Data extracted from a collection

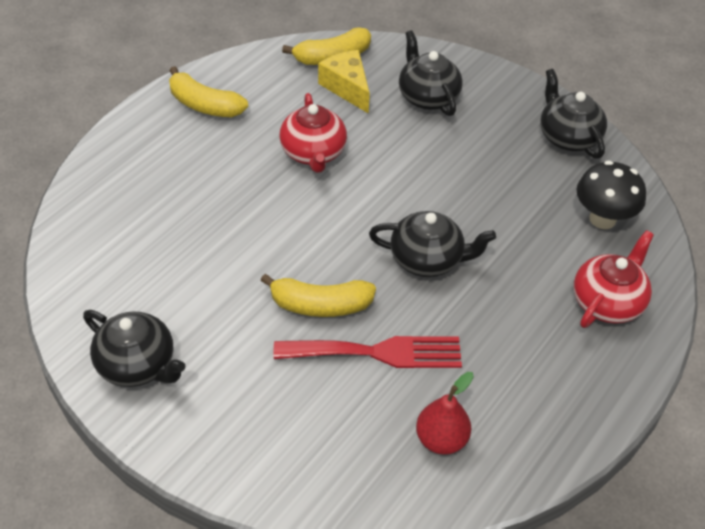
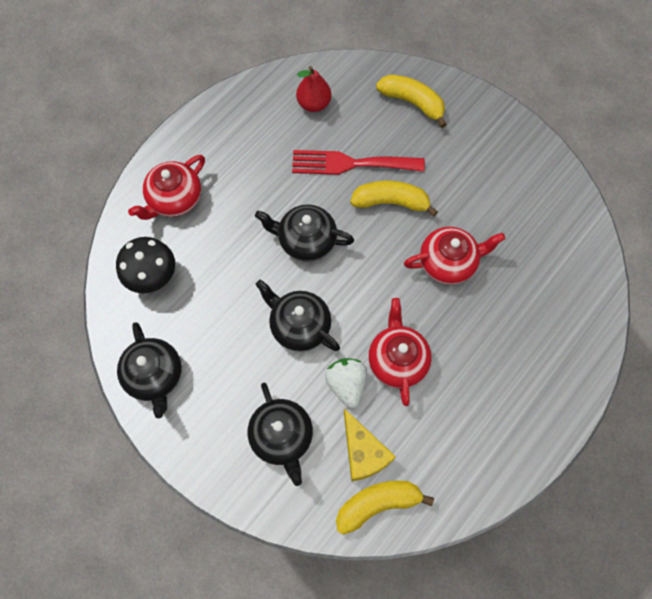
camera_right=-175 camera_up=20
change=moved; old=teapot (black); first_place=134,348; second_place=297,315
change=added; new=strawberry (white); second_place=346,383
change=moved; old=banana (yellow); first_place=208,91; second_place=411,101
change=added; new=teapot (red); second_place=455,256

> [PROMPT] Each line above must be repeated exactly in the answer, with pictures omitted.

> [EXERCISE SOLUTION]
camera_right=-175 camera_up=20
change=moved; old=teapot (black); first_place=134,348; second_place=297,315
change=added; new=strawberry (white); second_place=346,383
change=moved; old=banana (yellow); first_place=208,91; second_place=411,101
change=added; new=teapot (red); second_place=455,256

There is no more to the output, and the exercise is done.